- Opening Delimiter -

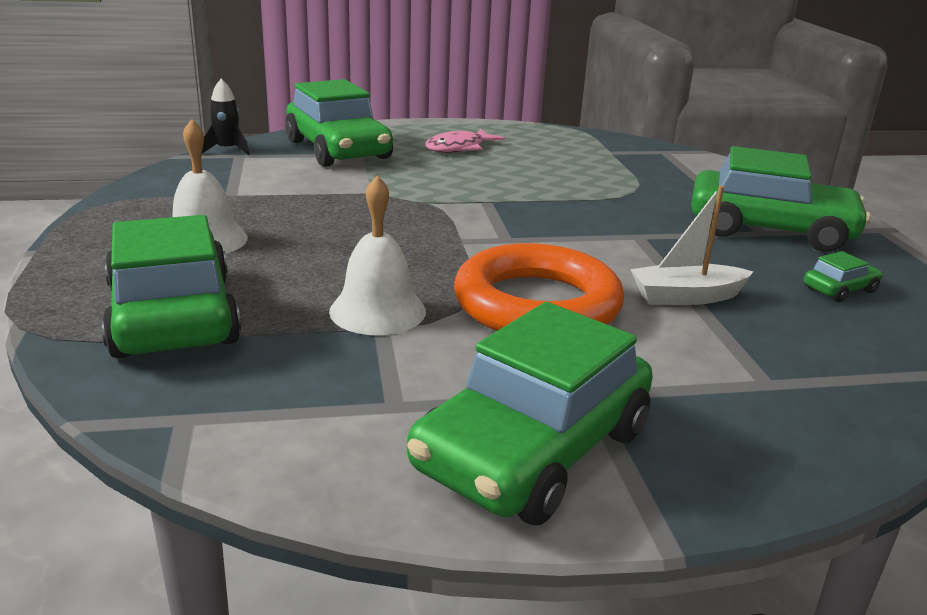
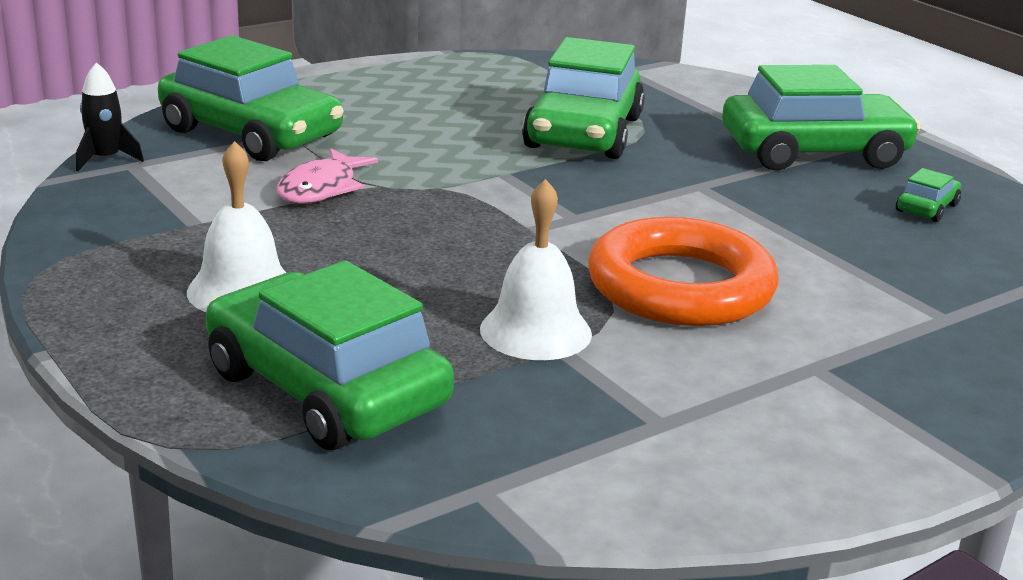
camera: 25 degrees left, 0 degrees up
green car [407,302,653,525] -> green car moved to [522,37,645,159]
pink fish [425,129,505,153] -> pink fish moved to [277,148,378,204]
white boat [630,186,753,305] -> none

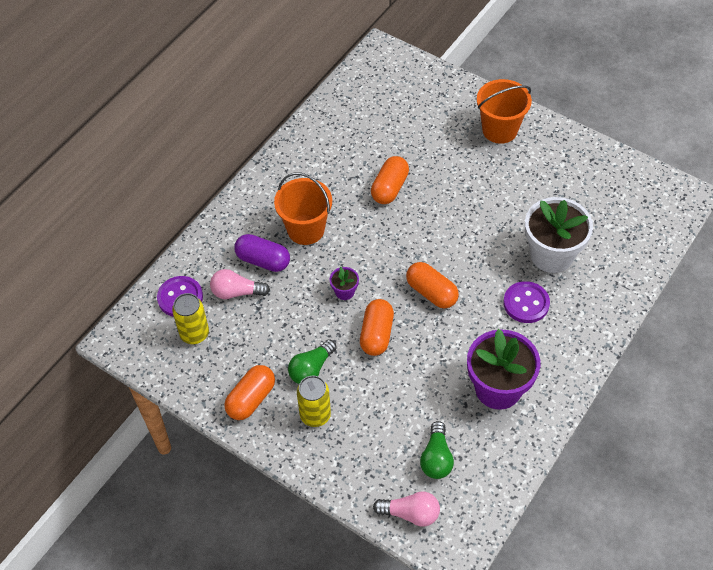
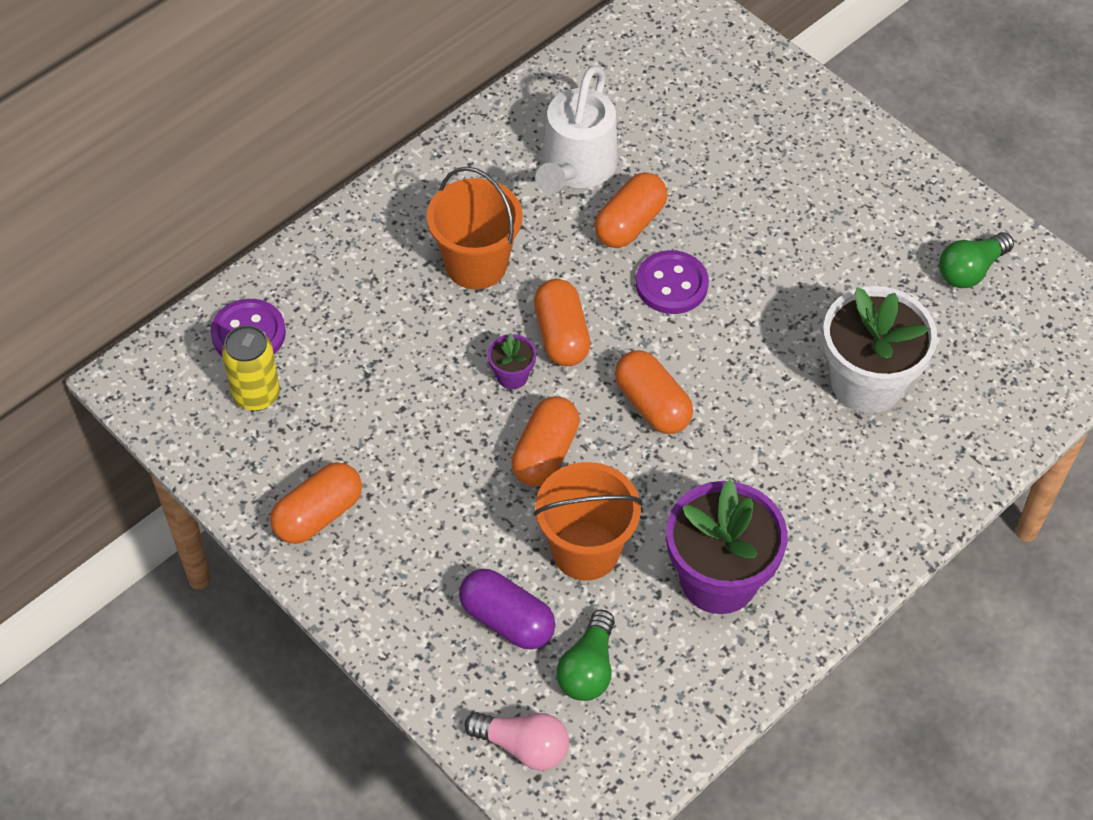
camera: 10 degrees right, 0 degrees up
pink light bulb [210,269,270,299] -> none
purple capsule [234,234,290,272] -> purple capsule moved to [459,569,555,650]
green light bulb [288,339,337,384] -> green light bulb moved to [939,232,1014,288]
yellow can [297,376,331,427] -> none
orange bucket [477,79,532,144] -> orange bucket moved to [533,462,642,581]
purple button [503,281,550,323] -> purple button moved to [636,250,709,314]
none -> orange capsule [534,279,590,366]
none -> white watering can [535,66,618,194]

- Closing Delimiter -

Copy nothing past the line containing "camera: 10 degrees right, 0 degrees up": reproduce every line from the start of the records up to it, skipping pictures.

Completed task:
camera: 25 degrees left, 0 degrees up
green car [407,302,653,525] -> green car moved to [522,37,645,159]
pink fish [425,129,505,153] -> pink fish moved to [277,148,378,204]
white boat [630,186,753,305] -> none

camera: 10 degrees right, 0 degrees up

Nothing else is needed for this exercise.